Written task: Count the lines in the items below that contain the string "kern". Reply with the number alone.

Data supplied:
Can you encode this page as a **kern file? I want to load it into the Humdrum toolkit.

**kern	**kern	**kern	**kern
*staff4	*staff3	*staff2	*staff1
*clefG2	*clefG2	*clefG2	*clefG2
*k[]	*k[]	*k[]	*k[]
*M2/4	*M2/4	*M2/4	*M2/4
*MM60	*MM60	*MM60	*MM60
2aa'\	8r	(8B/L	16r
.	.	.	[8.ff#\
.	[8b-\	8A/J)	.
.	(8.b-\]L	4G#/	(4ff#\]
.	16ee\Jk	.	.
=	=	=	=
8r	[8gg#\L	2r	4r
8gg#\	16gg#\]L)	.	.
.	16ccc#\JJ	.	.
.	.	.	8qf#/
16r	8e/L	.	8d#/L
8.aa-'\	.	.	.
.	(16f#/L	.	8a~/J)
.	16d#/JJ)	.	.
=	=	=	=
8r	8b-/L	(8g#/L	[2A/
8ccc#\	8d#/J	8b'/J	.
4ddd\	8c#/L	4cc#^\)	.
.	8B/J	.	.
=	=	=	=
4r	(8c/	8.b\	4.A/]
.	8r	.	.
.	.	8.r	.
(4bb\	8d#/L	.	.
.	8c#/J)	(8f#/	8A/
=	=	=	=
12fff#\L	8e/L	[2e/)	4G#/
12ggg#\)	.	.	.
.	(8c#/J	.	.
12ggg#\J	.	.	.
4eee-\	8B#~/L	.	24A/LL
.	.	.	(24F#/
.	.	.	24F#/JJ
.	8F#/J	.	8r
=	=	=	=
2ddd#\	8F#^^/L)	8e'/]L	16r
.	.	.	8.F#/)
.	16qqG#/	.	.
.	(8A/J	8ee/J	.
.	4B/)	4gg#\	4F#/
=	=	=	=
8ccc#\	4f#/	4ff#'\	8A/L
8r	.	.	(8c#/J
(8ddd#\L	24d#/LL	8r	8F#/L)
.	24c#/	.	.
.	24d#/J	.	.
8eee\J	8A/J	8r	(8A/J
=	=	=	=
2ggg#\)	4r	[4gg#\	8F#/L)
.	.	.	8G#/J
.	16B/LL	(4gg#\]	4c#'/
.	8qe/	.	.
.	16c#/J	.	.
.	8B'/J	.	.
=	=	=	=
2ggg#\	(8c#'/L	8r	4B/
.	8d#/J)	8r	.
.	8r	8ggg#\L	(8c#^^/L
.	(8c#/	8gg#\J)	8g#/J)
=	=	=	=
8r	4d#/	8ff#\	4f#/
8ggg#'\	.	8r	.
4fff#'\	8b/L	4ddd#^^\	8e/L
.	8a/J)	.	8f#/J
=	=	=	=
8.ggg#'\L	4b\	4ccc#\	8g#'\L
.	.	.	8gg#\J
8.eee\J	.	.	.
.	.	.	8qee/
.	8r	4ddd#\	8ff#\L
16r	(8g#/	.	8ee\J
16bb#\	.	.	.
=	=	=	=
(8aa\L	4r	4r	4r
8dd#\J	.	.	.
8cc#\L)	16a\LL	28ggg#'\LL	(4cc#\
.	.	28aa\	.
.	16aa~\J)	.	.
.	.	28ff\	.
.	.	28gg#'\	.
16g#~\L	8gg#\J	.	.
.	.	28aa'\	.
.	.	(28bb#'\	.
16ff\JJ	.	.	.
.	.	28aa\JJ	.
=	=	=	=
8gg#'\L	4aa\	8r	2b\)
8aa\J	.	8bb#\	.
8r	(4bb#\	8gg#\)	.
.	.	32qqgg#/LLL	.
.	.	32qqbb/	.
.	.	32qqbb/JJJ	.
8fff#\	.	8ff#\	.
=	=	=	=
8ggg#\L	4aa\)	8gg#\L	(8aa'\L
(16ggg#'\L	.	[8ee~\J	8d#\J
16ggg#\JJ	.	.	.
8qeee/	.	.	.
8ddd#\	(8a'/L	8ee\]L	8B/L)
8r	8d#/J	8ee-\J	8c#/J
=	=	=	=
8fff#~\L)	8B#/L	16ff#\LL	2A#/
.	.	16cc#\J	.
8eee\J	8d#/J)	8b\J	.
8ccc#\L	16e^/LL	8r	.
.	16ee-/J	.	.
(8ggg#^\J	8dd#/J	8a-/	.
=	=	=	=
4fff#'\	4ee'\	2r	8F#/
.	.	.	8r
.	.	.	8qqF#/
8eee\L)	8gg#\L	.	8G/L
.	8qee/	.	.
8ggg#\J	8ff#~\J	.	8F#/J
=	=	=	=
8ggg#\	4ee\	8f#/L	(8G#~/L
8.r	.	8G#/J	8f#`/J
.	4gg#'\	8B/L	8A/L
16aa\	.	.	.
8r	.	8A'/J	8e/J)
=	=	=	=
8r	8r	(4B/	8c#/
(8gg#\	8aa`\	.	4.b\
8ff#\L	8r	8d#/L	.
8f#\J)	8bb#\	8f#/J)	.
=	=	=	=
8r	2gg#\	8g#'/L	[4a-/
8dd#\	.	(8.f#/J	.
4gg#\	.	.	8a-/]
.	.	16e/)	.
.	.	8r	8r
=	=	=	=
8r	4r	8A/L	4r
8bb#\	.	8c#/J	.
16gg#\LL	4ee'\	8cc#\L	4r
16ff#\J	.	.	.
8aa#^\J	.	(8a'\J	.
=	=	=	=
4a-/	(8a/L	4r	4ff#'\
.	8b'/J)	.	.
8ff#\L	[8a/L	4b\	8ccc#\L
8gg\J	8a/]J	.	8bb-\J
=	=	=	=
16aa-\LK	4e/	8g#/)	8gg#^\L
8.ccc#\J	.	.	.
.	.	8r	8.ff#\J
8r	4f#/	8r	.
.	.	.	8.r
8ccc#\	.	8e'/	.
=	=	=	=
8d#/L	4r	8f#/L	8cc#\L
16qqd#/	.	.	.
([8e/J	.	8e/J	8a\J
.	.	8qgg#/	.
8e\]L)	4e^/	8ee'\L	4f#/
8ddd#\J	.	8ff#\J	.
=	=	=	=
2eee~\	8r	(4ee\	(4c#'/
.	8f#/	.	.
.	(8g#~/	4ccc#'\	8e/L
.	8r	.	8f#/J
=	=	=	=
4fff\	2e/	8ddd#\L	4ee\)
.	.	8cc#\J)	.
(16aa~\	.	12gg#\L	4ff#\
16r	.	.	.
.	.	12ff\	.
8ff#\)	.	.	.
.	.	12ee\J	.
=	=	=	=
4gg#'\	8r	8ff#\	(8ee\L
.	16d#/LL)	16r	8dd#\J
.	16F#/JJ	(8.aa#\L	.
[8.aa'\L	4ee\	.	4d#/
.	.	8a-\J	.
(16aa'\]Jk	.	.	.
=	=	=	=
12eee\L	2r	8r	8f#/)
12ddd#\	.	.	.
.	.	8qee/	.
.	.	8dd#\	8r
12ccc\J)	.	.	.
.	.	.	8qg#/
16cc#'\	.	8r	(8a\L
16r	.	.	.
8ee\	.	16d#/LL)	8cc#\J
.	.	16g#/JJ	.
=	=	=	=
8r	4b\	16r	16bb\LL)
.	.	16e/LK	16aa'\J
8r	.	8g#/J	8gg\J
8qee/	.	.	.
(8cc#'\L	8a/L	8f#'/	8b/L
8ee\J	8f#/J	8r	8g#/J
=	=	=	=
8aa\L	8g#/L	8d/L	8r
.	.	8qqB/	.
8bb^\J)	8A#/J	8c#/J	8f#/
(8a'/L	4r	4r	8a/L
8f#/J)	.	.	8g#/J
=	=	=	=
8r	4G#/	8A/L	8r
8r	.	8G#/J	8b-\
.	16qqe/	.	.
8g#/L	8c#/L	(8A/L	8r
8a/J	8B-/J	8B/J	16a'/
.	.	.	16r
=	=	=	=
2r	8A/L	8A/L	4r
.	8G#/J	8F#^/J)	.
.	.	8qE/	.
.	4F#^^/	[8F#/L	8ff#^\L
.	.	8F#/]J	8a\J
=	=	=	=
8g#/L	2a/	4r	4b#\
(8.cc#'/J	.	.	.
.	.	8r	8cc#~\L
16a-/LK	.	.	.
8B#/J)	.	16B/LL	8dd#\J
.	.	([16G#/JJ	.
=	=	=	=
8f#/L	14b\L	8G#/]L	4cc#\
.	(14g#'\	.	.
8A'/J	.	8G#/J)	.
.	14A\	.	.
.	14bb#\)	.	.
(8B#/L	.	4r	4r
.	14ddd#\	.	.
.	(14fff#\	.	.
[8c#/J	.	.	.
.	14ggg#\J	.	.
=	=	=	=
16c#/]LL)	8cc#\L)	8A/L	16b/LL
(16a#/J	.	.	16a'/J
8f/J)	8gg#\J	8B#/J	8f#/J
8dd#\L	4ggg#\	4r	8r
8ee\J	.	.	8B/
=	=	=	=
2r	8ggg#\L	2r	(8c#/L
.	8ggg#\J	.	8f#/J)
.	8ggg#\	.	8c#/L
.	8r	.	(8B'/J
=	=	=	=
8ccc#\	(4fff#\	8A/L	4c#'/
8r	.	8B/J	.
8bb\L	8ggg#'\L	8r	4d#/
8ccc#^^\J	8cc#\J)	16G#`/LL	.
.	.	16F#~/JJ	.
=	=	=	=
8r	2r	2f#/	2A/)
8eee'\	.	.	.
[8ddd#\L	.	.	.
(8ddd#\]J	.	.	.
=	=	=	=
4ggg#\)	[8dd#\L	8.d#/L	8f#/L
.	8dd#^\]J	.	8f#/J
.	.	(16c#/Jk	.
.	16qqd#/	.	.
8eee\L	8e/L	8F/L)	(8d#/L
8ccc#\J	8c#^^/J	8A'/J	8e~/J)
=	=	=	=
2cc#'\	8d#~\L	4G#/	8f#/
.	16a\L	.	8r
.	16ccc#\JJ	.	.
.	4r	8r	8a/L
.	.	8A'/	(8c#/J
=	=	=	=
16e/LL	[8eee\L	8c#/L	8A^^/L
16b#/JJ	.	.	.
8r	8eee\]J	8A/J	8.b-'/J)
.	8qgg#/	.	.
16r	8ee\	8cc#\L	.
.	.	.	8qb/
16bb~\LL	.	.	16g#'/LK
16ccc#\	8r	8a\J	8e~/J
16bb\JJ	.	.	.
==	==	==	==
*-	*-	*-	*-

Answer: 2